### WHAT THIS TASK INVOLVES
Please output, exactly and without pictures, the lines from the opening of the listing below through the line containing "black tile B4:B5 level 2 -> none", both included.

### RECORDS FOR THE EXERCISE
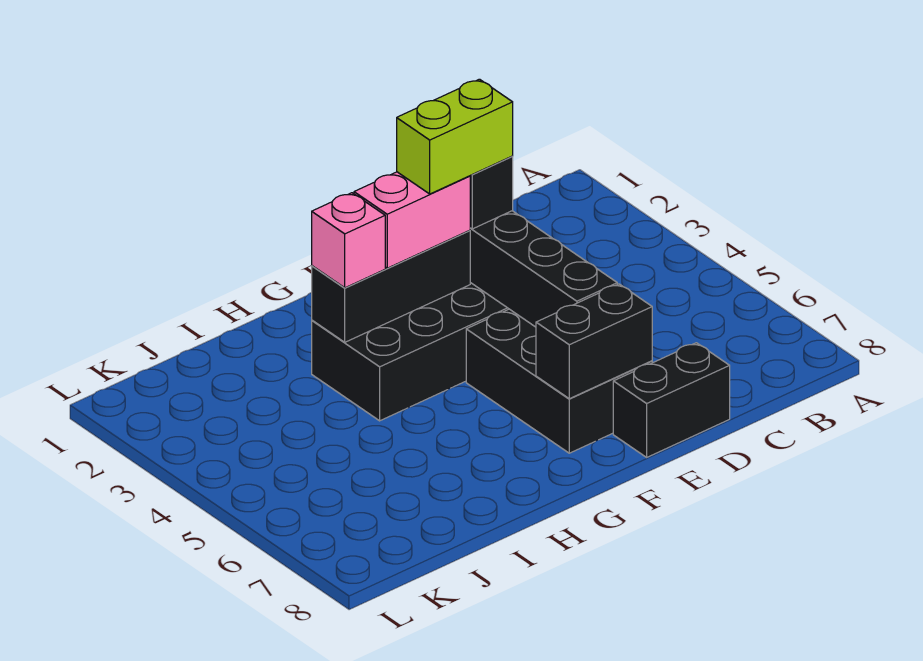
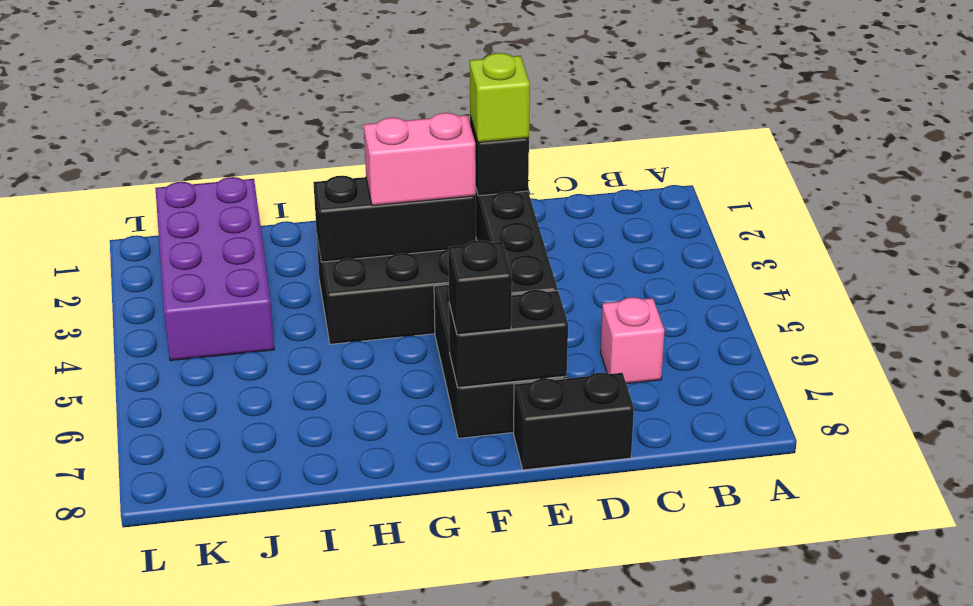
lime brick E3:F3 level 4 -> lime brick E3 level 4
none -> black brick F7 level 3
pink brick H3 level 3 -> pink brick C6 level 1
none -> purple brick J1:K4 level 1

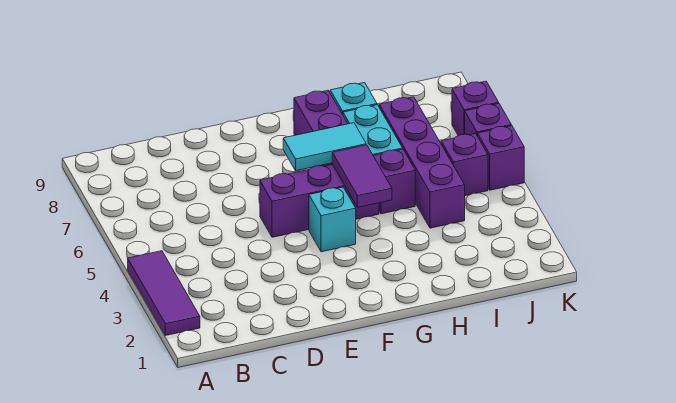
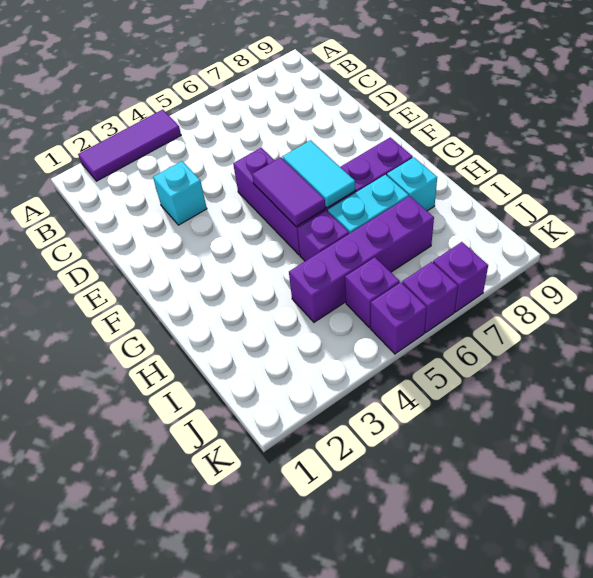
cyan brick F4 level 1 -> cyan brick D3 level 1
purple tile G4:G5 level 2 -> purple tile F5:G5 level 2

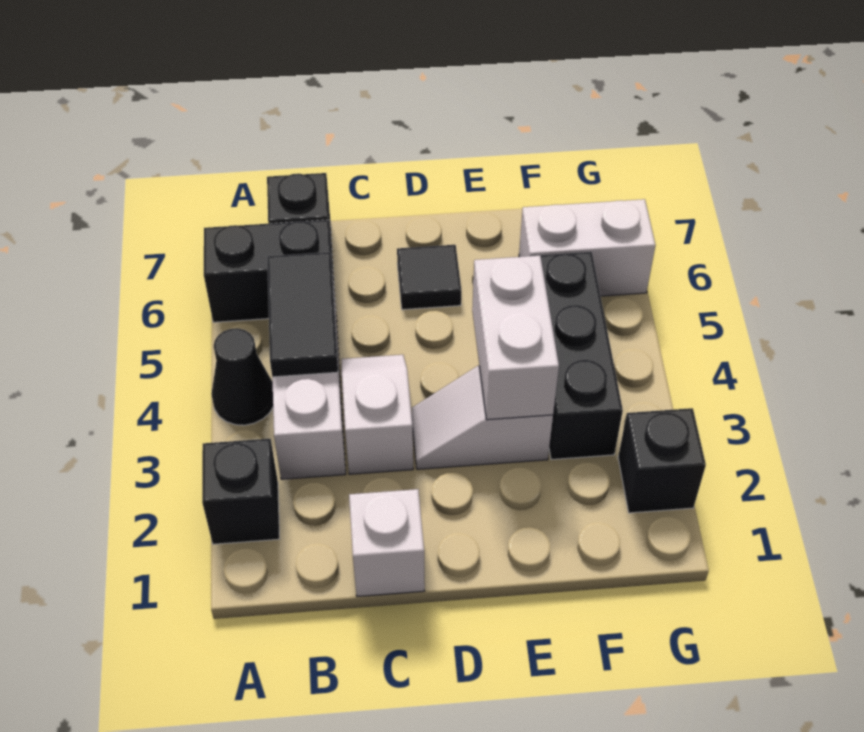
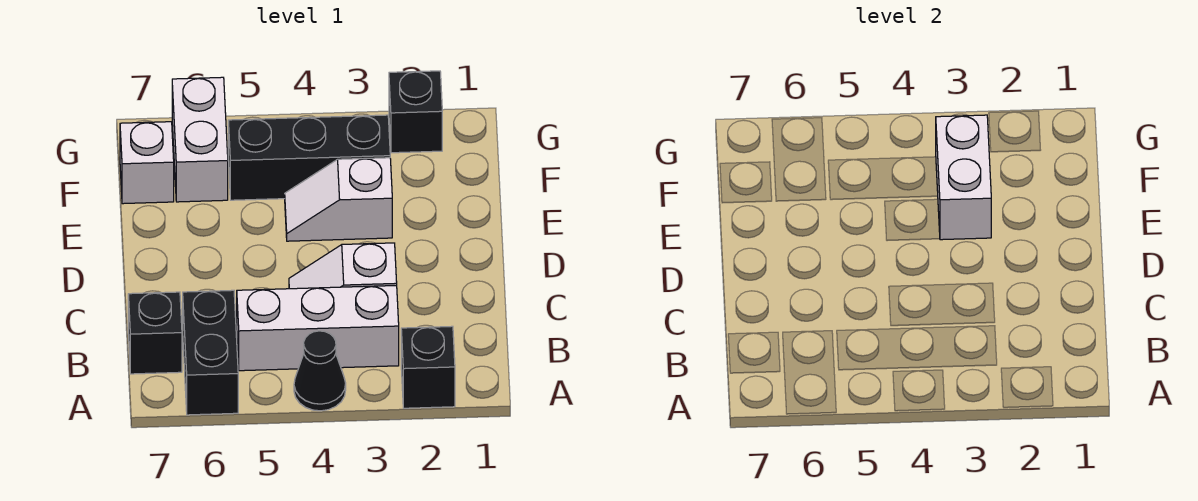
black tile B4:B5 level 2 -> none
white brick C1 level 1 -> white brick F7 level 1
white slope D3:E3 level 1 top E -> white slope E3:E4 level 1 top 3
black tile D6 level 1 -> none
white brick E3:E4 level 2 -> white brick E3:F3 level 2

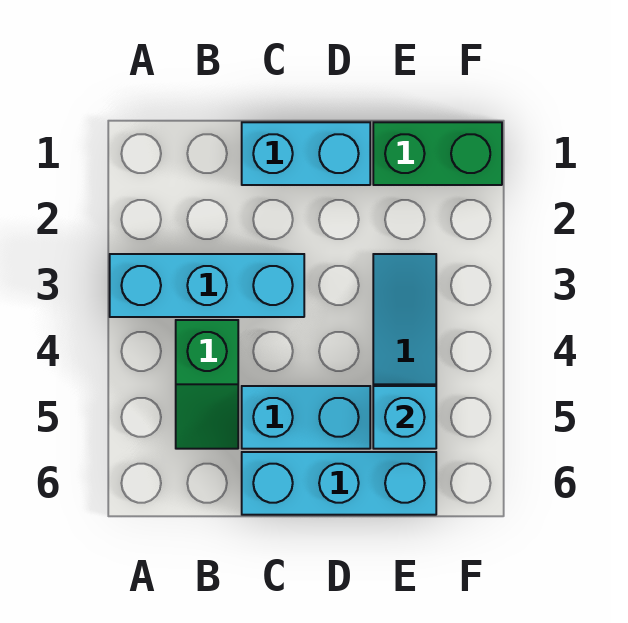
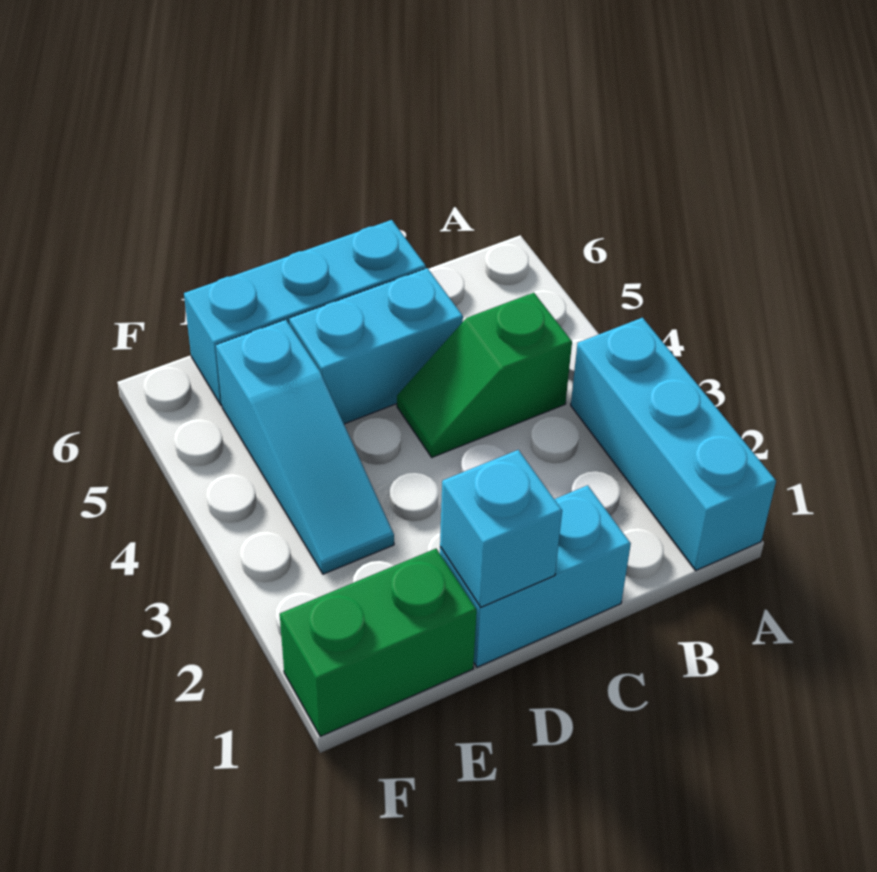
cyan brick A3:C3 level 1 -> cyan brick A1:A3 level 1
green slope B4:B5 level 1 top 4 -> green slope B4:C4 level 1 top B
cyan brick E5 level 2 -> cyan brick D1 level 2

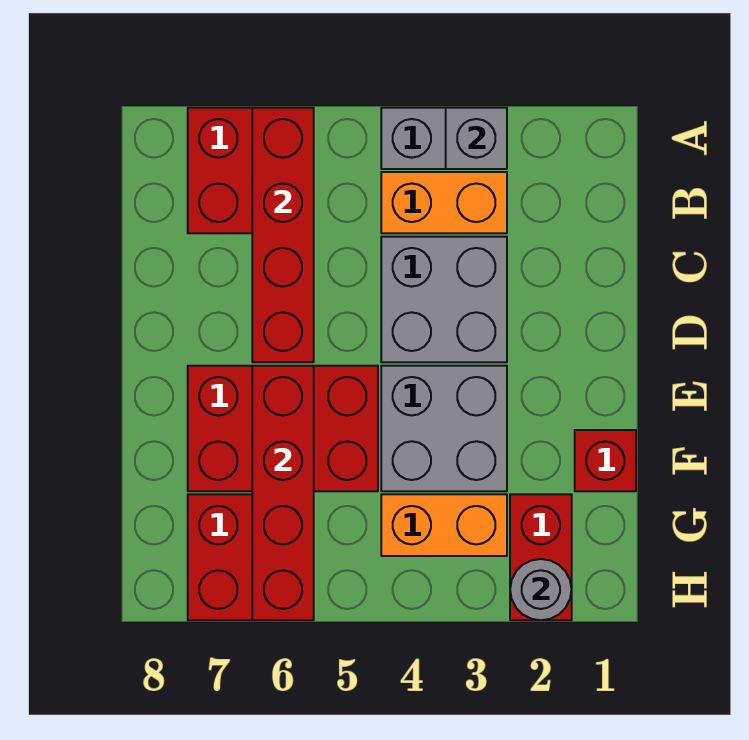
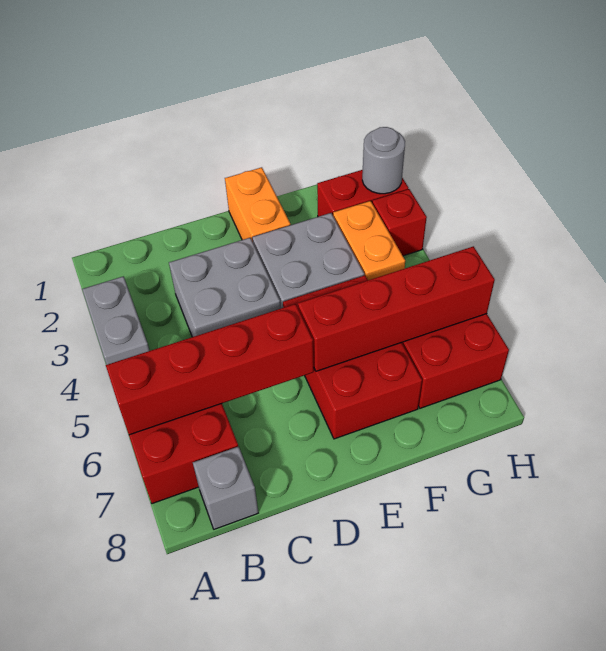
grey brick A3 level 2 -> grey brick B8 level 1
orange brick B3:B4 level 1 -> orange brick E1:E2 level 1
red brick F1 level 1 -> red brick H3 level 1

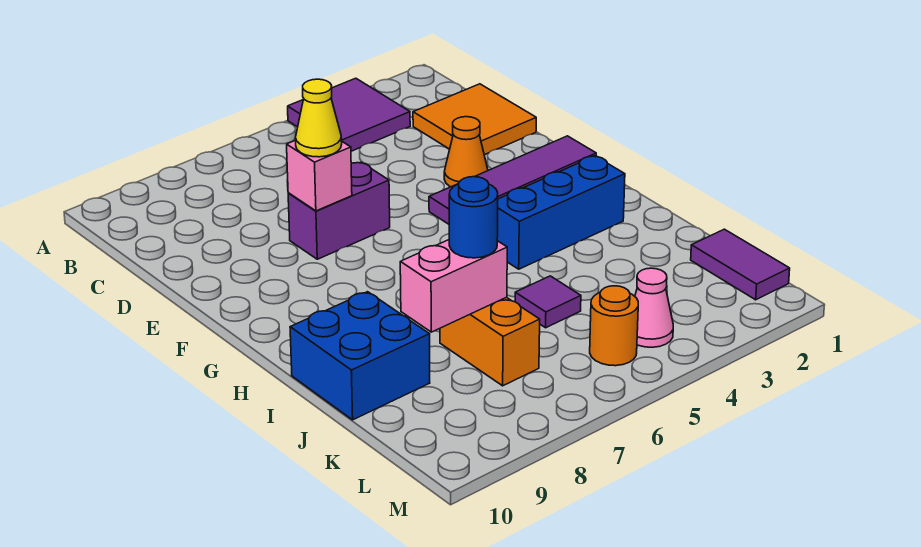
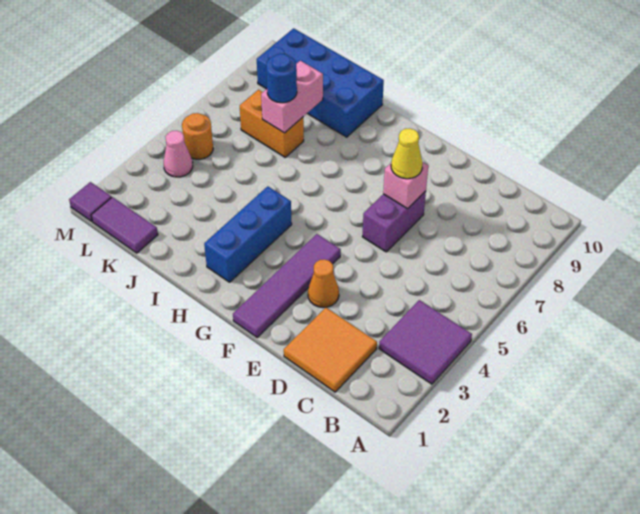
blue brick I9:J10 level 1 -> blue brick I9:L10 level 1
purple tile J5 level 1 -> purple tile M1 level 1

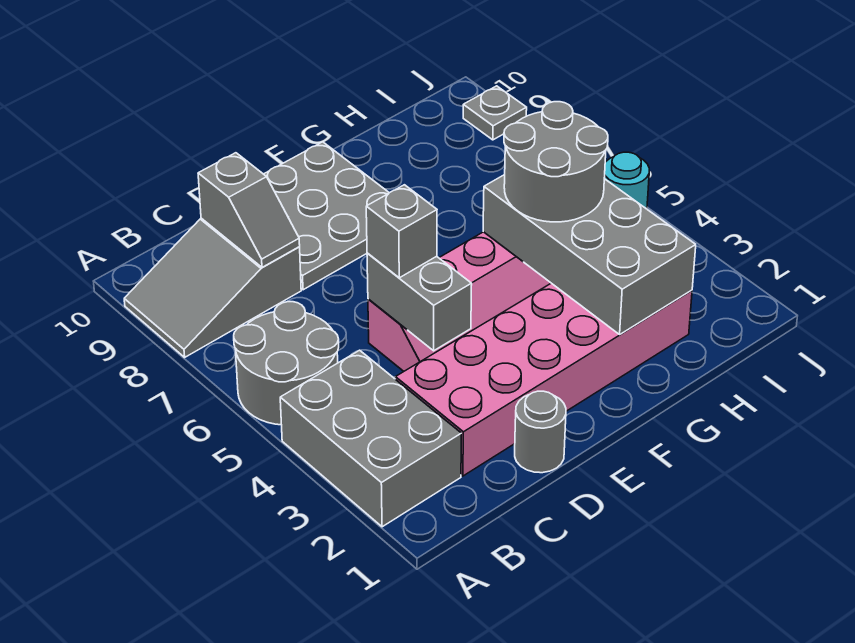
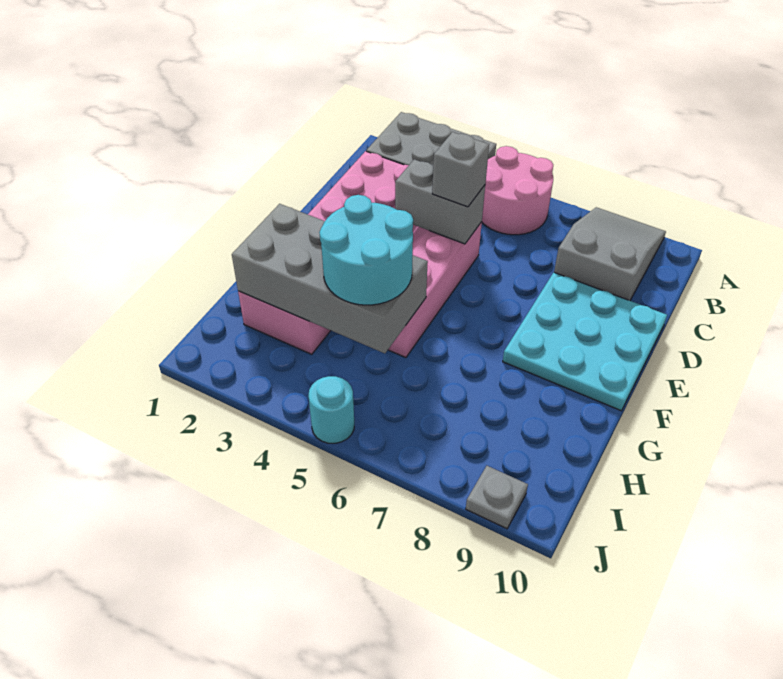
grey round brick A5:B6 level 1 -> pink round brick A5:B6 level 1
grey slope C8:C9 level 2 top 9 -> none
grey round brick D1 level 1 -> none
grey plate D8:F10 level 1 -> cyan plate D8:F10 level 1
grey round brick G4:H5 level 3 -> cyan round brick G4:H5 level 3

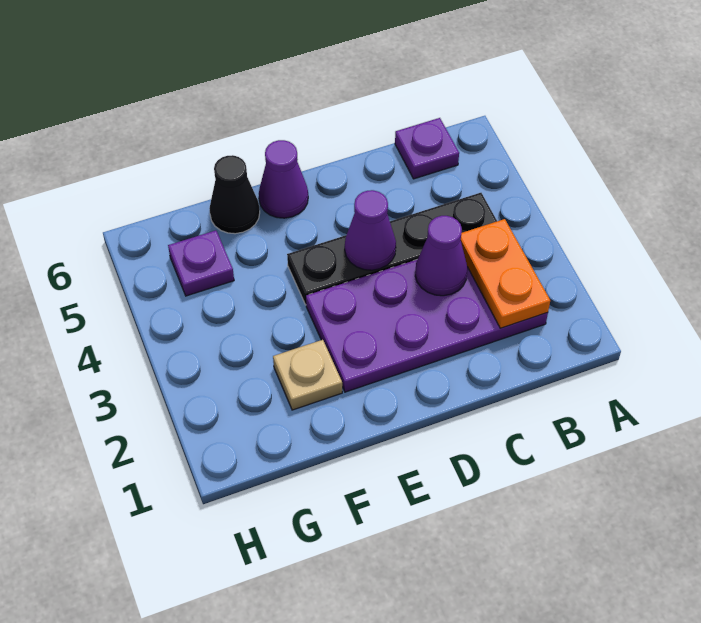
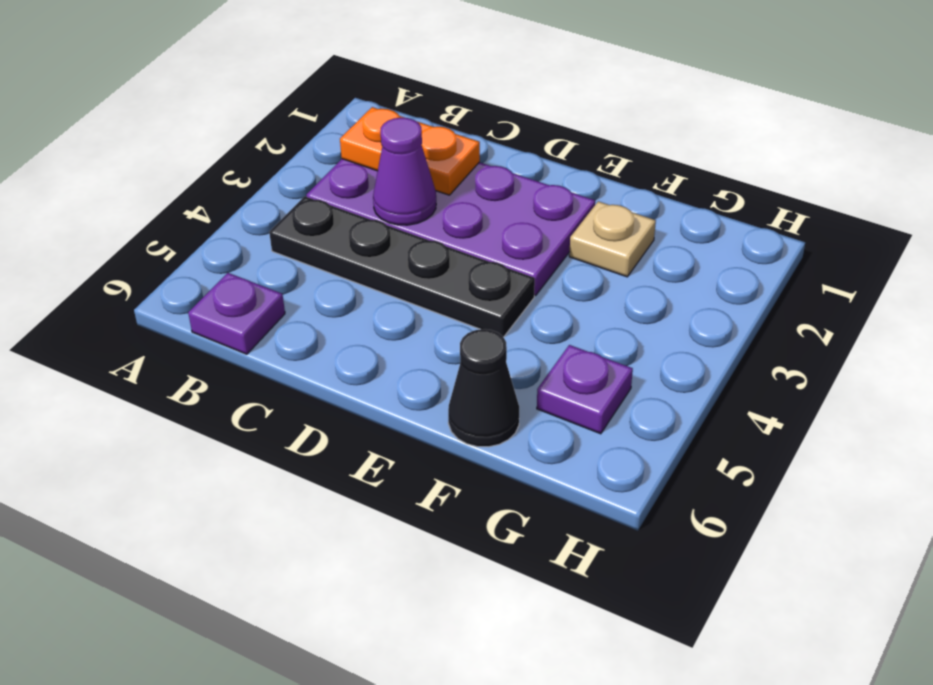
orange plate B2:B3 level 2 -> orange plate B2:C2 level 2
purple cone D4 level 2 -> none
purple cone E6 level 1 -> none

### ANSWER FOR THIS EXERCISE
lime brick E3:F3 level 4 -> lime brick E3 level 4
none -> black brick F7 level 3
pink brick H3 level 3 -> pink brick C6 level 1
none -> purple brick J1:K4 level 1

cyan brick F4 level 1 -> cyan brick D3 level 1
purple tile G4:G5 level 2 -> purple tile F5:G5 level 2

black tile B4:B5 level 2 -> none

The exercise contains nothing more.